# WHAT THIS TASK INVOLVES:
Keep images out and repeat all data exactly.

# INFORMATION SUPPLIED:

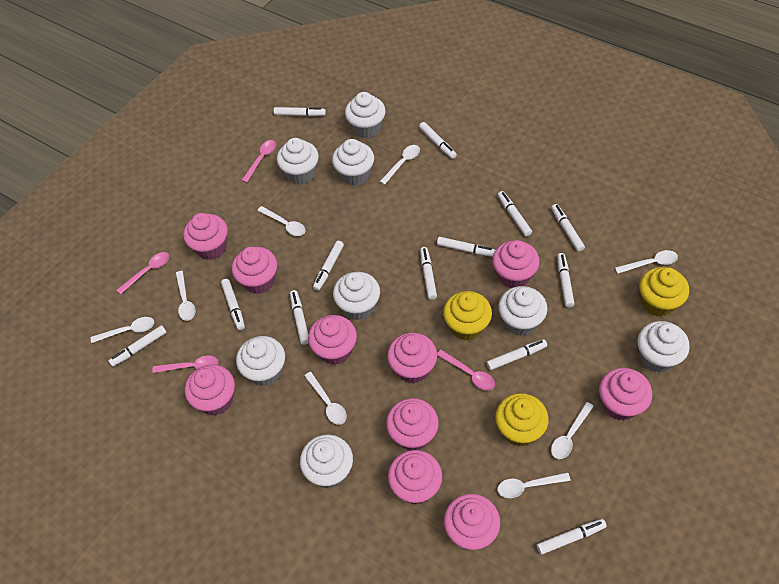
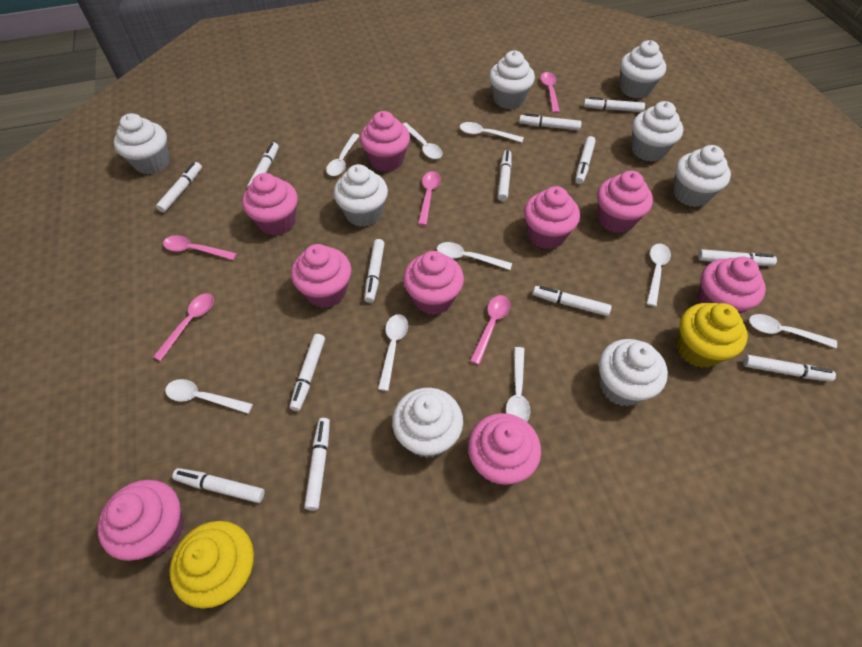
pink cupcake: 10 -> 9
pink spoon: 4 -> 5
white spoon: 8 -> 9
yellow cupcake: 3 -> 2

# SOLUTION:
pink cupcake: 10 -> 9
pink spoon: 4 -> 5
white spoon: 8 -> 9
yellow cupcake: 3 -> 2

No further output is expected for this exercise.